Could you print the listing again exactly, omitting the pictures?

• Exercise data:
# # # # # # #

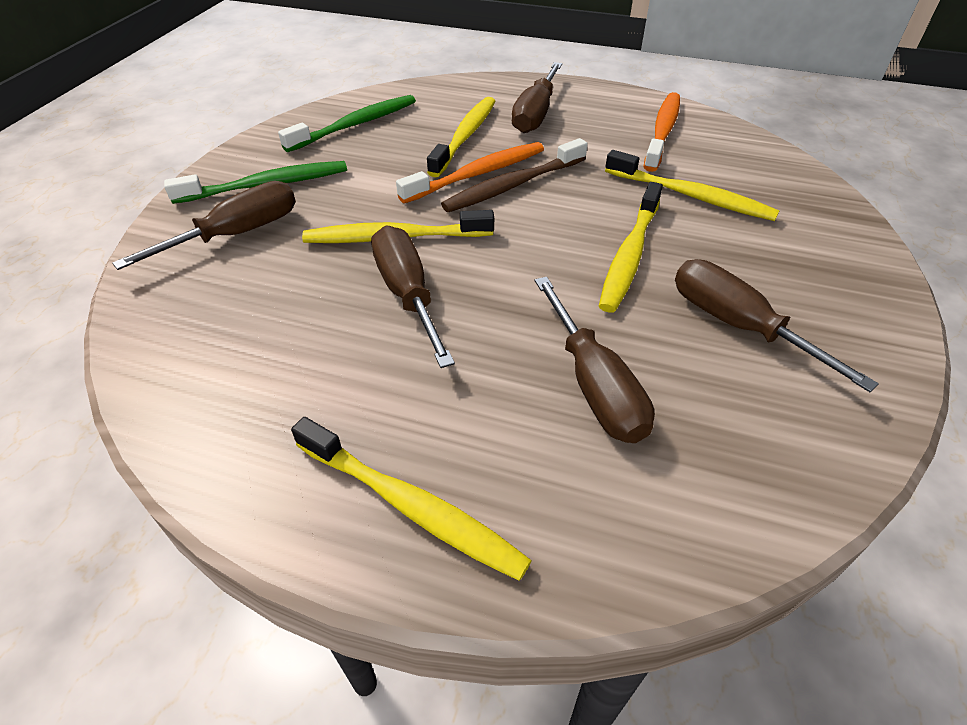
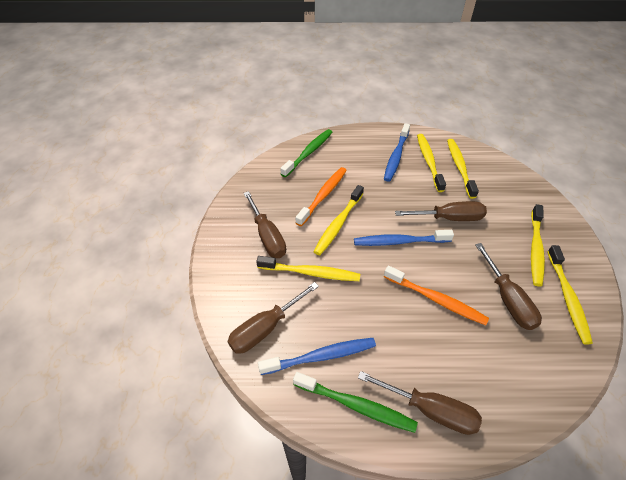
blue toothbrush: 0 -> 3
brown toothbrush: 1 -> 0
yellow toothbrush: 5 -> 6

# # # # # # #

• Answer section:
blue toothbrush: 0 -> 3
brown toothbrush: 1 -> 0
yellow toothbrush: 5 -> 6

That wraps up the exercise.